DATA EXCERPT:
= = = = = = =

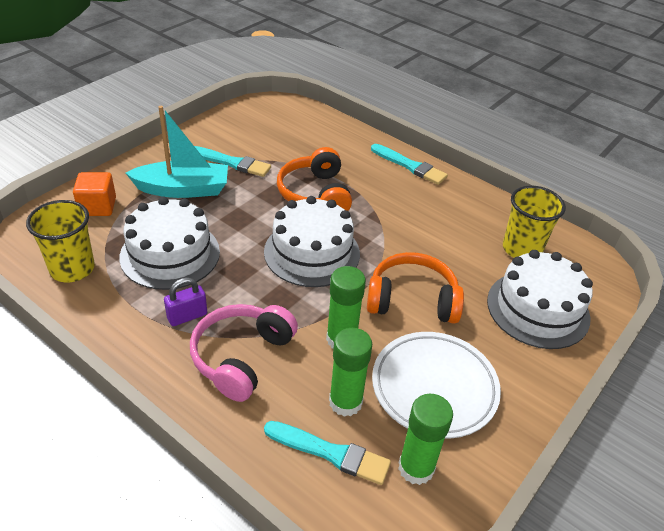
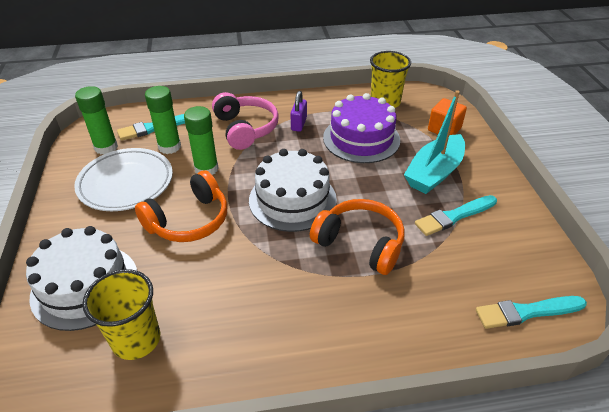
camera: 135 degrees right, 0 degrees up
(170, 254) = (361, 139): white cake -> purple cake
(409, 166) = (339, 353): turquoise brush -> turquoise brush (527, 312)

= = = = = = =

TASK INSTRUCTIONS: Having found the line with "(170, 254) = (361, 139): white" in the listing above, transcribe it and every line after it to the end, exactly, with no additions.

OUTPUT BELOW:
(170, 254) = (361, 139): white cake -> purple cake
(409, 166) = (339, 353): turquoise brush -> turquoise brush (527, 312)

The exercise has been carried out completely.